[TASK TO CARRY OUT] What is needed here is an exact transcription of the entries that follow.

[THE INPUT]
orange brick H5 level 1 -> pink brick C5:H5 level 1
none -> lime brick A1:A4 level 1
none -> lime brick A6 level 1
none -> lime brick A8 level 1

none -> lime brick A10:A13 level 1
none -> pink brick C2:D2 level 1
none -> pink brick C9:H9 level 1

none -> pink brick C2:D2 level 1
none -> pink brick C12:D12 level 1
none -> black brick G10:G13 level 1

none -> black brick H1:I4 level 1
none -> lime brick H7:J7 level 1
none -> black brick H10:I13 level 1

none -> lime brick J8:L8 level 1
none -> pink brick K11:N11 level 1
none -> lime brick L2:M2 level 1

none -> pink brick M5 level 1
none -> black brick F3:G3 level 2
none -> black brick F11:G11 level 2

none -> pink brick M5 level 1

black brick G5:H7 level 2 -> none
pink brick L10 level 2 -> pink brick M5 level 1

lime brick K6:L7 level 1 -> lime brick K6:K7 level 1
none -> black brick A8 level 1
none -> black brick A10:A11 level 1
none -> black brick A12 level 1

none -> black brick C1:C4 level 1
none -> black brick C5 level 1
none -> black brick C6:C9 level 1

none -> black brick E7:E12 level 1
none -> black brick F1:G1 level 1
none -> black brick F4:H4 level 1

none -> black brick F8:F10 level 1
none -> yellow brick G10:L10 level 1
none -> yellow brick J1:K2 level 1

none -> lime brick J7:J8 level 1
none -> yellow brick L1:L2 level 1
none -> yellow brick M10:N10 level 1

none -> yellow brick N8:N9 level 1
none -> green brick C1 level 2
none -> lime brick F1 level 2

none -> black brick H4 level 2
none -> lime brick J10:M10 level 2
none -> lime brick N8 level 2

[TASK RESPONSE]
orange brick H5 level 1 -> pink brick C5:H5 level 1
none -> lime brick A1:A4 level 1
none -> lime brick A6 level 1
none -> lime brick A8 level 1

none -> lime brick A10:A13 level 1
none -> pink brick C2:D2 level 1
none -> pink brick C9:H9 level 1

none -> pink brick C2:D2 level 1
none -> pink brick C12:D12 level 1
none -> black brick G10:G13 level 1

none -> black brick H1:I4 level 1
none -> lime brick H7:J7 level 1
none -> black brick H10:I13 level 1

none -> lime brick J8:L8 level 1
none -> pink brick K11:N11 level 1
none -> lime brick L2:M2 level 1

none -> pink brick M5 level 1
none -> black brick F3:G3 level 2
none -> black brick F11:G11 level 2

none -> pink brick M5 level 1

black brick G5:H7 level 2 -> none
pink brick L10 level 2 -> pink brick M5 level 1

lime brick K6:L7 level 1 -> lime brick K6:K7 level 1
none -> black brick A8 level 1
none -> black brick A10:A11 level 1
none -> black brick A12 level 1

none -> black brick C1:C4 level 1
none -> black brick C5 level 1
none -> black brick C6:C9 level 1

none -> black brick E7:E12 level 1
none -> black brick F1:G1 level 1
none -> black brick F4:H4 level 1

none -> black brick F8:F10 level 1
none -> yellow brick G10:L10 level 1
none -> yellow brick J1:K2 level 1

none -> lime brick J7:J8 level 1
none -> yellow brick L1:L2 level 1
none -> yellow brick M10:N10 level 1

none -> yellow brick N8:N9 level 1
none -> green brick C1 level 2
none -> lime brick F1 level 2

none -> black brick H4 level 2
none -> lime brick J10:M10 level 2
none -> lime brick N8 level 2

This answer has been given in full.